▶ EXERCISE OBJECTIVE
The answer should be the lines from the one with "R7: 2.2k (3V3, EN_N) -> 2.2k (CLK2, EN_N)" through the final line of the entries, restated word for word.

▶ STORED DATA
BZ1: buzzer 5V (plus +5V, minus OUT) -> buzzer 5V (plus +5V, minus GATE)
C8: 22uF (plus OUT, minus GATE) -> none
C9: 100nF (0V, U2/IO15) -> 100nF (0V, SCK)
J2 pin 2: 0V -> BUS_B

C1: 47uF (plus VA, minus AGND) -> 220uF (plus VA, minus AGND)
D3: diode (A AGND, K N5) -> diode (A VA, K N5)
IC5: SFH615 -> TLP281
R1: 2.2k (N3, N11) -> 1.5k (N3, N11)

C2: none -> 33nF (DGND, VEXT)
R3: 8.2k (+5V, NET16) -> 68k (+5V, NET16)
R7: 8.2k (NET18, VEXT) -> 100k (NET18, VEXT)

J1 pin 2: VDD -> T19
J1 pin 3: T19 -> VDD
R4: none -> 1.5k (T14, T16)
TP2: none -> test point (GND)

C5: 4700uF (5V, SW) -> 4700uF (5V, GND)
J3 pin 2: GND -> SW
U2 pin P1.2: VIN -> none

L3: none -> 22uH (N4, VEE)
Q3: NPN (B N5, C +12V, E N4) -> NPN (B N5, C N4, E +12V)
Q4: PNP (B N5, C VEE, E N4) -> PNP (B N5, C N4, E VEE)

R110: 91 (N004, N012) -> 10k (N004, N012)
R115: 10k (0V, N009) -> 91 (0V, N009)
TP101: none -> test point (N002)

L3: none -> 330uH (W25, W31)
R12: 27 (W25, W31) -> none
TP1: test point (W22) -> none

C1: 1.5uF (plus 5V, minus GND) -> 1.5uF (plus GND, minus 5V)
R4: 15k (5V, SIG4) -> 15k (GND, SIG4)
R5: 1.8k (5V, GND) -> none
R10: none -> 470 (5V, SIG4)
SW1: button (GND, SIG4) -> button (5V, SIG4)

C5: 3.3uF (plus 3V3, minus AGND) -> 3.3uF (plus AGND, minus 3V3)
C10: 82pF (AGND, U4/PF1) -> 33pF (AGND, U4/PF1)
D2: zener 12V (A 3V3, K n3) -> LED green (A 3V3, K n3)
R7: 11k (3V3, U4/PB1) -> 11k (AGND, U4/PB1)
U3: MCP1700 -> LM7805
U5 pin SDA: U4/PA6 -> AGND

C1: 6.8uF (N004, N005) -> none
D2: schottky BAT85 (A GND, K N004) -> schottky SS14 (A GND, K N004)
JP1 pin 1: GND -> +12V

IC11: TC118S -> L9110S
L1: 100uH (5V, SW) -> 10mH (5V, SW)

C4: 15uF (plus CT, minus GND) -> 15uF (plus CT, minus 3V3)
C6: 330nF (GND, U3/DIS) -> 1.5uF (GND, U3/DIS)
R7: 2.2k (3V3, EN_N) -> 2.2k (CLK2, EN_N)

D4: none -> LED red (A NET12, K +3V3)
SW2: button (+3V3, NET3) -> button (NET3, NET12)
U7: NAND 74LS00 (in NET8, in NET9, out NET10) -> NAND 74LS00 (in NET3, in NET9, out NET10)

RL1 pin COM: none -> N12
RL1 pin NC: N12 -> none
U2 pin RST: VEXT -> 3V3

▶ WRITTEN REPLY
R7: 2.2k (3V3, EN_N) -> 2.2k (CLK2, EN_N)

D4: none -> LED red (A NET12, K +3V3)
SW2: button (+3V3, NET3) -> button (NET3, NET12)
U7: NAND 74LS00 (in NET8, in NET9, out NET10) -> NAND 74LS00 (in NET3, in NET9, out NET10)

RL1 pin COM: none -> N12
RL1 pin NC: N12 -> none
U2 pin RST: VEXT -> 3V3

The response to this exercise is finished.